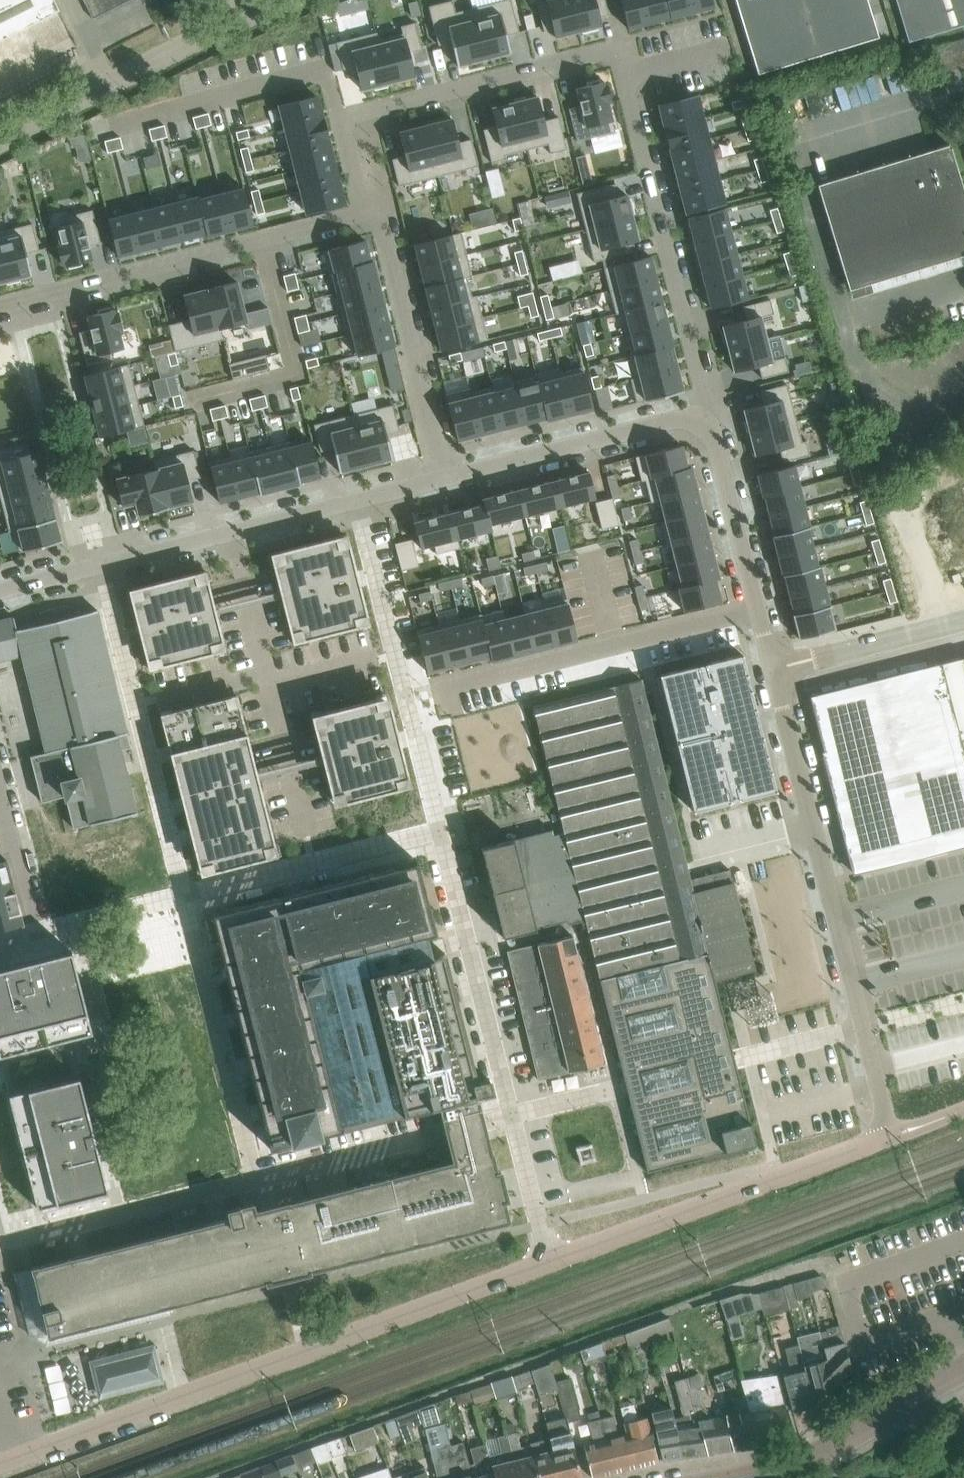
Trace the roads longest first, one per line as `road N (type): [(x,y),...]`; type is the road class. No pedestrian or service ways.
road 1 (residential): [(703,420),(616,50),(337,121),(362,215)]
road 2 (residential): [(256,1180),(100,565)]
road 3 (residential): [(0,1462),(548,1261)]
road 4 (residential): [(771,666),(889,1136)]
road 5 (residential): [(362,215),(0,304)]
road 6 (residential): [(548,1261),(889,1136)]
road 7 (residential): [(407,698),(756,608)]
road 8 (residential): [(100,565),(444,477)]
road 9 (unclassified): [(0,141),(290,0)]
road 10 (residential): [(362,215),(380,222),(444,477)]
road 11 (residential): [(444,477),(689,415),(703,420)]
road 12 (residential): [(256,1180),(509,1111)]
road 13 (residential): [(4,1241),(256,1180)]
road 14 (unclassified): [(771,666),(963,618)]
road 15 (residential): [(703,420),(714,435),(756,608)]
road 16 (residential): [(737,1477),(812,1458),(913,1399)]
road 17 (unclassified): [(509,1111),(548,1261)]
road 18 (residential): [(0,800),(37,933)]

→ **WHAT YOU SHOULD DO**: Set down all the material exactly once more. No pictures.

→ **SOLUTION**:
Trace the roads longest first, one per line as `road N (type): [(x,y),...]`; type is the road class. No pedestrian or service ways.
road 1 (residential): [(703,420),(616,50),(337,121),(362,215)]
road 2 (residential): [(256,1180),(100,565)]
road 3 (residential): [(0,1462),(548,1261)]
road 4 (residential): [(771,666),(889,1136)]
road 5 (residential): [(362,215),(0,304)]
road 6 (residential): [(548,1261),(889,1136)]
road 7 (residential): [(407,698),(756,608)]
road 8 (residential): [(100,565),(444,477)]
road 9 (unclassified): [(0,141),(290,0)]
road 10 (residential): [(362,215),(380,222),(444,477)]
road 11 (residential): [(444,477),(689,415),(703,420)]
road 12 (residential): [(256,1180),(509,1111)]
road 13 (residential): [(4,1241),(256,1180)]
road 14 (unclassified): [(771,666),(963,618)]
road 15 (residential): [(703,420),(714,435),(756,608)]
road 16 (residential): [(737,1477),(812,1458),(913,1399)]
road 17 (unclassified): [(509,1111),(548,1261)]
road 18 (residential): [(0,800),(37,933)]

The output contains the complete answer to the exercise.